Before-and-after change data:
○ ○ ○ ○ ○

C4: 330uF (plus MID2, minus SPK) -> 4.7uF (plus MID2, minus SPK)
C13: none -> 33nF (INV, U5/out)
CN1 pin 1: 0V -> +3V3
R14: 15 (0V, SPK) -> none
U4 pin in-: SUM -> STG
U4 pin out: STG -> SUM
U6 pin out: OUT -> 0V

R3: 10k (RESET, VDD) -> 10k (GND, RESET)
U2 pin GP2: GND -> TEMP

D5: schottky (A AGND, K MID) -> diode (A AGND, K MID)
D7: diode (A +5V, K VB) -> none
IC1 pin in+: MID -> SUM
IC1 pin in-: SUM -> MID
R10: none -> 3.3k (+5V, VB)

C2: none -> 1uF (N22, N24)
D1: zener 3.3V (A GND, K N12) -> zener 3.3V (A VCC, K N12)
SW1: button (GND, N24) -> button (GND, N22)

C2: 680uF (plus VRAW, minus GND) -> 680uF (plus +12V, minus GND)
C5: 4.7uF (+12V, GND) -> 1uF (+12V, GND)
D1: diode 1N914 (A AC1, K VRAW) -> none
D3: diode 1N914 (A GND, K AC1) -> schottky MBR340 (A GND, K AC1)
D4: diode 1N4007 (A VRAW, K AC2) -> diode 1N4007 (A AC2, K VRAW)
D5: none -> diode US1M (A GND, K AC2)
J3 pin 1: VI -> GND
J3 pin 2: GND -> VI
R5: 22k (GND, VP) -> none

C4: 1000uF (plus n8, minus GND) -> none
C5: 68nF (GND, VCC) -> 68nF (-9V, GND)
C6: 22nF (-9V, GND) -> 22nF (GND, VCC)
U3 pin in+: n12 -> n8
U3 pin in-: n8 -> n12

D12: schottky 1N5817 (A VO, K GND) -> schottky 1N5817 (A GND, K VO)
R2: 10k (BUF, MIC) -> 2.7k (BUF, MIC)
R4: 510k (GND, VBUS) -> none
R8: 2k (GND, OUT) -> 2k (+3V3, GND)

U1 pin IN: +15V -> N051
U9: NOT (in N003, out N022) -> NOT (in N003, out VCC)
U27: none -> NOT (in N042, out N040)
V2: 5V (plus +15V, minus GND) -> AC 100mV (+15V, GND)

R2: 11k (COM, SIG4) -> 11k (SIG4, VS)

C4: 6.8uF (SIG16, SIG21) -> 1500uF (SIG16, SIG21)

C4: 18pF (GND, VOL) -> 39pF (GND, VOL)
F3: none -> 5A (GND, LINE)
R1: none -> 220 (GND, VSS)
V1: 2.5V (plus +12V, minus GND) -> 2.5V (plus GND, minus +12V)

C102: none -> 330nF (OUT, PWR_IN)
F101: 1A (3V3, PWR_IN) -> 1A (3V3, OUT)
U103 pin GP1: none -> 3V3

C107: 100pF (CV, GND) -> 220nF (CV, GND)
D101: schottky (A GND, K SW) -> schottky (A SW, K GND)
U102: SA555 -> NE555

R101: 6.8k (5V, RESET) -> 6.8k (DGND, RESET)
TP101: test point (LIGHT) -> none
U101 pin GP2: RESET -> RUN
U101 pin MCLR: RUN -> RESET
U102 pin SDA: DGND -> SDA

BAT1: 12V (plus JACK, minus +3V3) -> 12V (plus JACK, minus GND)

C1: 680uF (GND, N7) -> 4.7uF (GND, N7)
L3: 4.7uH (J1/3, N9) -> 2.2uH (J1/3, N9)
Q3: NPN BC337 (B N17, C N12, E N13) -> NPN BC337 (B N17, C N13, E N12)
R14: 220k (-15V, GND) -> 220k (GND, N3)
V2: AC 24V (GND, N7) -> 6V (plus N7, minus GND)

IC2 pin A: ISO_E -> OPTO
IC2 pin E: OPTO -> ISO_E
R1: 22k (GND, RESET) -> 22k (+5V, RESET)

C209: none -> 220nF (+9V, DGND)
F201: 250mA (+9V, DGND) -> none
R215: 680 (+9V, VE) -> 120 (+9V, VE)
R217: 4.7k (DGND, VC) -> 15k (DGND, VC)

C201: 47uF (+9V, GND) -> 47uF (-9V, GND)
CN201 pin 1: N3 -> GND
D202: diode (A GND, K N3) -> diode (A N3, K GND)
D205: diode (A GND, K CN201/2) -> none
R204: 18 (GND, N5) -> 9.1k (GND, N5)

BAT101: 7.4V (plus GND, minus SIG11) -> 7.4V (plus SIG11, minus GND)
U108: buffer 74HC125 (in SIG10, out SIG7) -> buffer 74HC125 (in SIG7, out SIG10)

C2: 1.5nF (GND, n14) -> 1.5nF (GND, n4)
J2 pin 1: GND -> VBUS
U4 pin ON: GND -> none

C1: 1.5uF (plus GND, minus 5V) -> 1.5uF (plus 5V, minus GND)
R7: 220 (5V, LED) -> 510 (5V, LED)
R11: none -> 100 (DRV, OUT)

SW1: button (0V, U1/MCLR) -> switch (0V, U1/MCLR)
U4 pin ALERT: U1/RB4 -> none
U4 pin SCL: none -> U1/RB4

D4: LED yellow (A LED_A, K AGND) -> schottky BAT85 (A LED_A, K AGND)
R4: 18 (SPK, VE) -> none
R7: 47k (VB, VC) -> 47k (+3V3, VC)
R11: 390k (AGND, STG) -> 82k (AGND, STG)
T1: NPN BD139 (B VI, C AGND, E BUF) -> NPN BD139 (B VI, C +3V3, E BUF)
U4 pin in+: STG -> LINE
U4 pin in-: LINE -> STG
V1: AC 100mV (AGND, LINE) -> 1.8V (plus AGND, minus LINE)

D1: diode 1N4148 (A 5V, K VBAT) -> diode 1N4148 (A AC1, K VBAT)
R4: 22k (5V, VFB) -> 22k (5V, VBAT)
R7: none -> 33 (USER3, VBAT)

○ ○ ○ ○ ○

## Task item
Look through the data above. Copy every line with the string "minus" in it.

## Exercise solution
C4: 330uF (plus MID2, minus SPK) -> 4.7uF (plus MID2, minus SPK)
C2: 680uF (plus VRAW, minus GND) -> 680uF (plus +12V, minus GND)
C4: 1000uF (plus n8, minus GND) -> none
V2: 5V (plus +15V, minus GND) -> AC 100mV (+15V, GND)
V1: 2.5V (plus +12V, minus GND) -> 2.5V (plus GND, minus +12V)
BAT1: 12V (plus JACK, minus +3V3) -> 12V (plus JACK, minus GND)
V2: AC 24V (GND, N7) -> 6V (plus N7, minus GND)
BAT101: 7.4V (plus GND, minus SIG11) -> 7.4V (plus SIG11, minus GND)
C1: 1.5uF (plus GND, minus 5V) -> 1.5uF (plus 5V, minus GND)
V1: AC 100mV (AGND, LINE) -> 1.8V (plus AGND, minus LINE)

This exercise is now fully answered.